### Work required:
Please show each line of the listing where "shoe" is present.

### Source material:
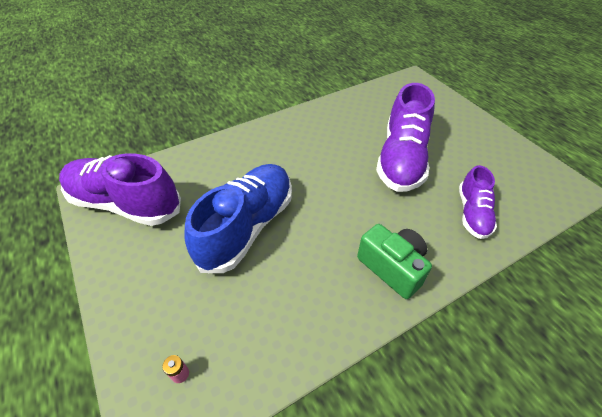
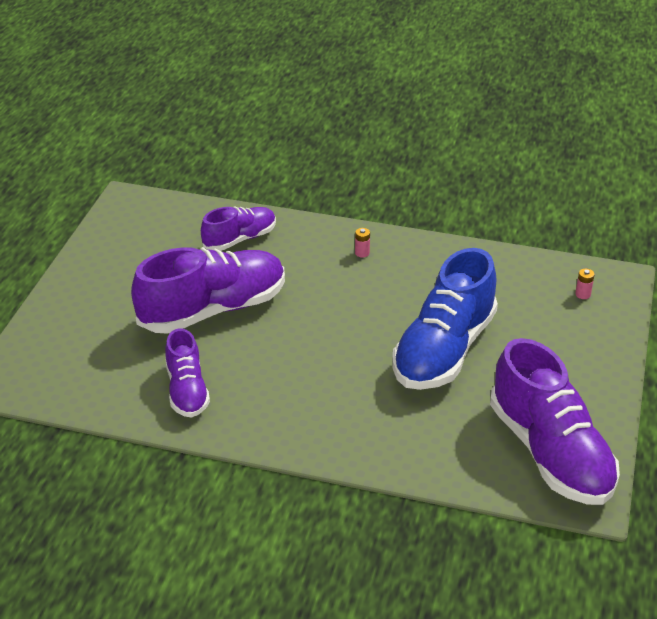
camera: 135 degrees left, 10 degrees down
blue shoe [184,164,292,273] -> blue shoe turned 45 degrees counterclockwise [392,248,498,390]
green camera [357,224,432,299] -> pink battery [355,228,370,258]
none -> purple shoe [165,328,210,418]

### Solution to the exercise:
blue shoe [184,164,292,273] -> blue shoe turned 45 degrees counterclockwise [392,248,498,390]
none -> purple shoe [165,328,210,418]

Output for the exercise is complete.